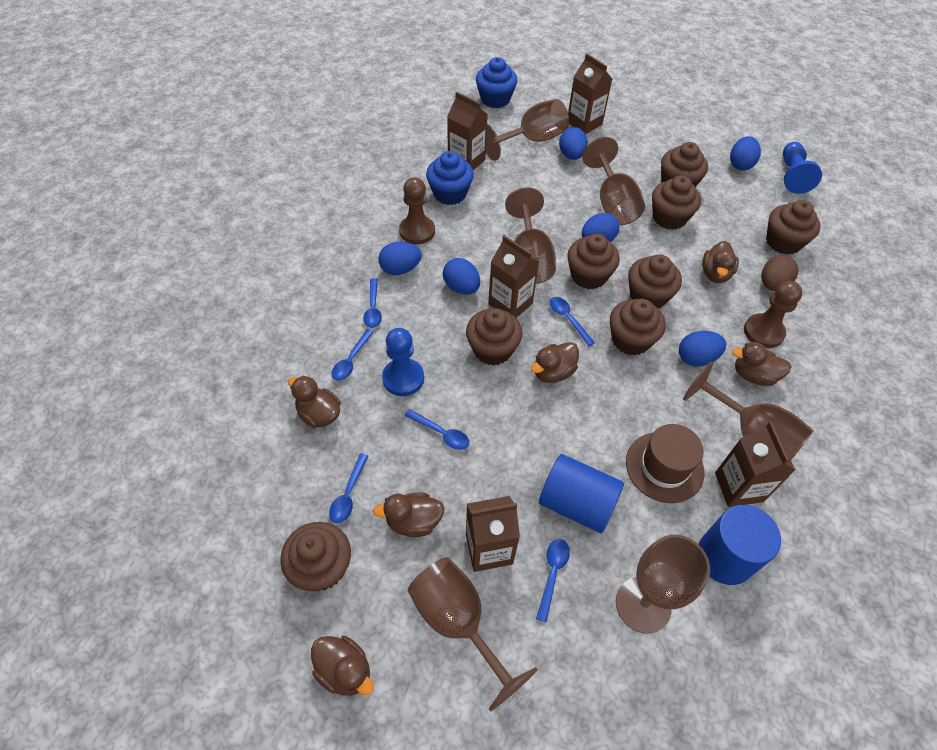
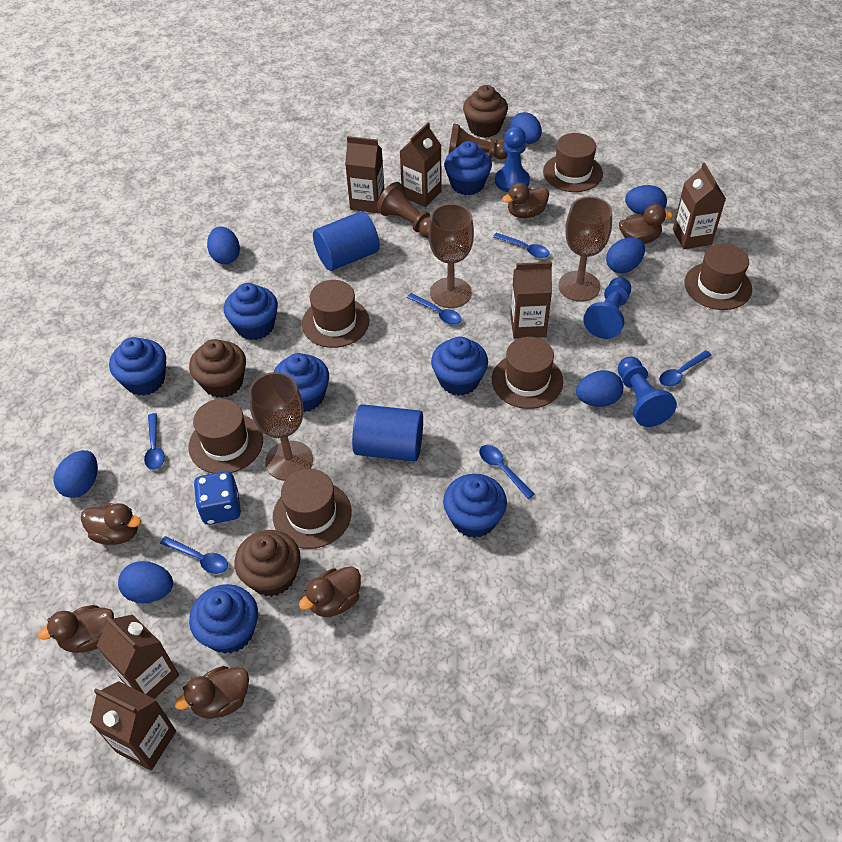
blue cupcake: 2 -> 7
blue dice: 0 -> 1
blue egg: 6 -> 7
blue pawn: 2 -> 3
brown carton: 5 -> 6
brown cupcake: 8 -> 3
brown egg: 1 -> 0
brown goblet: 6 -> 3
brown hat: 1 -> 6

════════════════

About this task: Make an exact copy of the lines running from the one with "blue pawn: 2 -> 3" to the last line of the listing, including both ends.

Reply to the task:
blue pawn: 2 -> 3
brown carton: 5 -> 6
brown cupcake: 8 -> 3
brown egg: 1 -> 0
brown goblet: 6 -> 3
brown hat: 1 -> 6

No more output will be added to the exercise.